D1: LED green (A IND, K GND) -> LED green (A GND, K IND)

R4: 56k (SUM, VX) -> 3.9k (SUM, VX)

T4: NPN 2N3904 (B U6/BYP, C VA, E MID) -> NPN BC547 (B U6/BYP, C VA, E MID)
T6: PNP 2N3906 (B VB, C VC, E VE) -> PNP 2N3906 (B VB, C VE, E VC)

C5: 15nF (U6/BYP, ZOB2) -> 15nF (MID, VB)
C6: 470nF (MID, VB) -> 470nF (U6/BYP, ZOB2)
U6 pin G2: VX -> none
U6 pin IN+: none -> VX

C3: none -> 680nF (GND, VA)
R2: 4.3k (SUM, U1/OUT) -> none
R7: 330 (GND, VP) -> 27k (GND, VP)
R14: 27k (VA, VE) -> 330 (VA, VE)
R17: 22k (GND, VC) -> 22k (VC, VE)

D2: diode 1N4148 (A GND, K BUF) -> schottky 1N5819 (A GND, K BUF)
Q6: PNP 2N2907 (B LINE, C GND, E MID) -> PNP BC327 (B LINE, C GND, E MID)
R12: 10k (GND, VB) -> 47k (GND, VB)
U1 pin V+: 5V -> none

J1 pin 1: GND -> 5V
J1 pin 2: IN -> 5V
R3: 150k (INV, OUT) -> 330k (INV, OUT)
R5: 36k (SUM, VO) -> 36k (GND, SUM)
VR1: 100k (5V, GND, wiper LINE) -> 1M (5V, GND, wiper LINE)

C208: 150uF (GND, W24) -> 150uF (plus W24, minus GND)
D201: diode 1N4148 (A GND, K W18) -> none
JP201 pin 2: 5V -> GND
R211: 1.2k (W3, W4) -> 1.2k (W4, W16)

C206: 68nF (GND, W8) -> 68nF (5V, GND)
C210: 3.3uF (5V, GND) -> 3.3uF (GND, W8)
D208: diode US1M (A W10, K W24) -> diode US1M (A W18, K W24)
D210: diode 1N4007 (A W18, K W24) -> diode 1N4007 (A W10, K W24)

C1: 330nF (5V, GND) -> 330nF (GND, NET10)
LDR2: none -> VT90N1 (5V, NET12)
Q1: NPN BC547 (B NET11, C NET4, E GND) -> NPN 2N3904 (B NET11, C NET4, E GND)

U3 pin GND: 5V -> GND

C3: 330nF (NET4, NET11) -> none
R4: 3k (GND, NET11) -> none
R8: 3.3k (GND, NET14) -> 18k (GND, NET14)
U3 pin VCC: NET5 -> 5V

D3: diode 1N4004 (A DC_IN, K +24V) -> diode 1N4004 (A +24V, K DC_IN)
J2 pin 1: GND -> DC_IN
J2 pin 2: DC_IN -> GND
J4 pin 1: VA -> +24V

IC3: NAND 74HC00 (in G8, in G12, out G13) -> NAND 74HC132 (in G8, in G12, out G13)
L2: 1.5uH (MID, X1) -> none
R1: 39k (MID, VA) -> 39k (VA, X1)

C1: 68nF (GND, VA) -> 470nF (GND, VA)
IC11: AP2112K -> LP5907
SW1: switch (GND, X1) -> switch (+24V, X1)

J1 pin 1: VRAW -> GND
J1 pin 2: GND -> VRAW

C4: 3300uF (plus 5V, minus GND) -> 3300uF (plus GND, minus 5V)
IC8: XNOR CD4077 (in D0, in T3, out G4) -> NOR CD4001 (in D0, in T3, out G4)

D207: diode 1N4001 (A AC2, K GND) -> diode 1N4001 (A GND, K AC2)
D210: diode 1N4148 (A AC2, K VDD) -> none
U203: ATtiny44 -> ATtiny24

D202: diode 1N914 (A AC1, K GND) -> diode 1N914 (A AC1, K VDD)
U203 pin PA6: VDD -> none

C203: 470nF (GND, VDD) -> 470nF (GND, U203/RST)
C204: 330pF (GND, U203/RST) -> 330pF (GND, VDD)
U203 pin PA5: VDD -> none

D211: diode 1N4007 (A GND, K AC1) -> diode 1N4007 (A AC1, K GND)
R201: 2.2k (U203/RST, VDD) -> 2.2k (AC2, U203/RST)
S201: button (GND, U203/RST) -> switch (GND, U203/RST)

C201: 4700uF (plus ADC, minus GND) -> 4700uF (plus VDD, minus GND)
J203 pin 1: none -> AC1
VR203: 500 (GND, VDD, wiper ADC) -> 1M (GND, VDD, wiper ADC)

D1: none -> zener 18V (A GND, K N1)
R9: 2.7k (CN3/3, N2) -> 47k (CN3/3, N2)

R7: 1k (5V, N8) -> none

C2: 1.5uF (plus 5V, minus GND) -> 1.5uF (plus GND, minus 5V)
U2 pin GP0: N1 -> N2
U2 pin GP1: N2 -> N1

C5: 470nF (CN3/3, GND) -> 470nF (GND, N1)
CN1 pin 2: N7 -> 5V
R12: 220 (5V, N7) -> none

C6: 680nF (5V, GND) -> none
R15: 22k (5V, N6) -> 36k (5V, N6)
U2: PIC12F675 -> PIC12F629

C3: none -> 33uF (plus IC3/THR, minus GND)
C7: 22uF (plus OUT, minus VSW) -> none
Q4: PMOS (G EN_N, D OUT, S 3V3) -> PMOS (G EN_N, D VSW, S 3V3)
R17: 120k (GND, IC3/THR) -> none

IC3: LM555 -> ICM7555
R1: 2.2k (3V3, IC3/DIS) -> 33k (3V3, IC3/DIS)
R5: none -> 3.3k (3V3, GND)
----
The answer is each line from the entries above in which the word "minus" occurs.

§ Your response
C208: 150uF (GND, W24) -> 150uF (plus W24, minus GND)
C4: 3300uF (plus 5V, minus GND) -> 3300uF (plus GND, minus 5V)
C201: 4700uF (plus ADC, minus GND) -> 4700uF (plus VDD, minus GND)
C2: 1.5uF (plus 5V, minus GND) -> 1.5uF (plus GND, minus 5V)
C3: none -> 33uF (plus IC3/THR, minus GND)
C7: 22uF (plus OUT, minus VSW) -> none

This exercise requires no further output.